--- Provided entries Enclosed Below ---

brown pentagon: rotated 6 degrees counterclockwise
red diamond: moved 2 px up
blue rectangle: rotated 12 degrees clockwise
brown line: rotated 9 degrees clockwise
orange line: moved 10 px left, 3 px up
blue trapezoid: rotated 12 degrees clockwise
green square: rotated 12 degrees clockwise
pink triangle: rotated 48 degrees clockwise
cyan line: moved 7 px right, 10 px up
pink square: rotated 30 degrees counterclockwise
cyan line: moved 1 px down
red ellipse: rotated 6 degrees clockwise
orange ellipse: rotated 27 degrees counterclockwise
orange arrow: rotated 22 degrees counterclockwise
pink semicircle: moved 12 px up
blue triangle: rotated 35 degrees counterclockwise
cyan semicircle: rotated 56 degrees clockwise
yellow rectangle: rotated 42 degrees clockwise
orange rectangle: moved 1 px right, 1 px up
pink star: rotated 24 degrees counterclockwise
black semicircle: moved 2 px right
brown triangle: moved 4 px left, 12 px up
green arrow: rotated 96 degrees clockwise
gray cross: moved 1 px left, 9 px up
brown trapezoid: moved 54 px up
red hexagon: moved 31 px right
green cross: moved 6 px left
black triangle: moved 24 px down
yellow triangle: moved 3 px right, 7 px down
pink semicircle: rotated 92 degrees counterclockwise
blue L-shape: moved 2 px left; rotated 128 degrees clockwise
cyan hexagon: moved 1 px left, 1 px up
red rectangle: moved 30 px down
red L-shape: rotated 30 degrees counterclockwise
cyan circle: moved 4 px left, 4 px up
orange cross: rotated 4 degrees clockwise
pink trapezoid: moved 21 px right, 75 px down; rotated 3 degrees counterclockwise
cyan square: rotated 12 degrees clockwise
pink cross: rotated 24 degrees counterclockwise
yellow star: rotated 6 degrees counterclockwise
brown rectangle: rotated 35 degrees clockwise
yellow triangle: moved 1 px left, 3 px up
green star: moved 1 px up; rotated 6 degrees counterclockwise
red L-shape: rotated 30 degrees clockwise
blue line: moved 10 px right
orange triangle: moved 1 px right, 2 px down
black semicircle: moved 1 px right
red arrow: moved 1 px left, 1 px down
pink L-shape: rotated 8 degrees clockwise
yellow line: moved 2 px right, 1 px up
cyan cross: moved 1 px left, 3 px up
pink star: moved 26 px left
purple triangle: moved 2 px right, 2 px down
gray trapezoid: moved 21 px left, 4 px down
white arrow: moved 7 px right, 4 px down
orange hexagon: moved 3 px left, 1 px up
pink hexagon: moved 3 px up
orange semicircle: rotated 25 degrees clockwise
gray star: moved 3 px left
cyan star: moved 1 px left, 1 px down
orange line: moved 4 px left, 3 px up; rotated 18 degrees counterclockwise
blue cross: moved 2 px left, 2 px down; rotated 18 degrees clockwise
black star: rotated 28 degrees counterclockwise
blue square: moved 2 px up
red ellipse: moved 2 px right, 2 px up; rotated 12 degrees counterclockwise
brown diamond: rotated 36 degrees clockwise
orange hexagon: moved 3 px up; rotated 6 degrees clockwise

--- End of Enclosed Provided entries ---

**Prompt**. Copy out every record again, letter for letter.

**Answer section**.
brown pentagon: rotated 6 degrees counterclockwise
red diamond: moved 2 px up
blue rectangle: rotated 12 degrees clockwise
brown line: rotated 9 degrees clockwise
orange line: moved 10 px left, 3 px up
blue trapezoid: rotated 12 degrees clockwise
green square: rotated 12 degrees clockwise
pink triangle: rotated 48 degrees clockwise
cyan line: moved 7 px right, 10 px up
pink square: rotated 30 degrees counterclockwise
cyan line: moved 1 px down
red ellipse: rotated 6 degrees clockwise
orange ellipse: rotated 27 degrees counterclockwise
orange arrow: rotated 22 degrees counterclockwise
pink semicircle: moved 12 px up
blue triangle: rotated 35 degrees counterclockwise
cyan semicircle: rotated 56 degrees clockwise
yellow rectangle: rotated 42 degrees clockwise
orange rectangle: moved 1 px right, 1 px up
pink star: rotated 24 degrees counterclockwise
black semicircle: moved 2 px right
brown triangle: moved 4 px left, 12 px up
green arrow: rotated 96 degrees clockwise
gray cross: moved 1 px left, 9 px up
brown trapezoid: moved 54 px up
red hexagon: moved 31 px right
green cross: moved 6 px left
black triangle: moved 24 px down
yellow triangle: moved 3 px right, 7 px down
pink semicircle: rotated 92 degrees counterclockwise
blue L-shape: moved 2 px left; rotated 128 degrees clockwise
cyan hexagon: moved 1 px left, 1 px up
red rectangle: moved 30 px down
red L-shape: rotated 30 degrees counterclockwise
cyan circle: moved 4 px left, 4 px up
orange cross: rotated 4 degrees clockwise
pink trapezoid: moved 21 px right, 75 px down; rotated 3 degrees counterclockwise
cyan square: rotated 12 degrees clockwise
pink cross: rotated 24 degrees counterclockwise
yellow star: rotated 6 degrees counterclockwise
brown rectangle: rotated 35 degrees clockwise
yellow triangle: moved 1 px left, 3 px up
green star: moved 1 px up; rotated 6 degrees counterclockwise
red L-shape: rotated 30 degrees clockwise
blue line: moved 10 px right
orange triangle: moved 1 px right, 2 px down
black semicircle: moved 1 px right
red arrow: moved 1 px left, 1 px down
pink L-shape: rotated 8 degrees clockwise
yellow line: moved 2 px right, 1 px up
cyan cross: moved 1 px left, 3 px up
pink star: moved 26 px left
purple triangle: moved 2 px right, 2 px down
gray trapezoid: moved 21 px left, 4 px down
white arrow: moved 7 px right, 4 px down
orange hexagon: moved 3 px left, 1 px up
pink hexagon: moved 3 px up
orange semicircle: rotated 25 degrees clockwise
gray star: moved 3 px left
cyan star: moved 1 px left, 1 px down
orange line: moved 4 px left, 3 px up; rotated 18 degrees counterclockwise
blue cross: moved 2 px left, 2 px down; rotated 18 degrees clockwise
black star: rotated 28 degrees counterclockwise
blue square: moved 2 px up
red ellipse: moved 2 px right, 2 px up; rotated 12 degrees counterclockwise
brown diamond: rotated 36 degrees clockwise
orange hexagon: moved 3 px up; rotated 6 degrees clockwise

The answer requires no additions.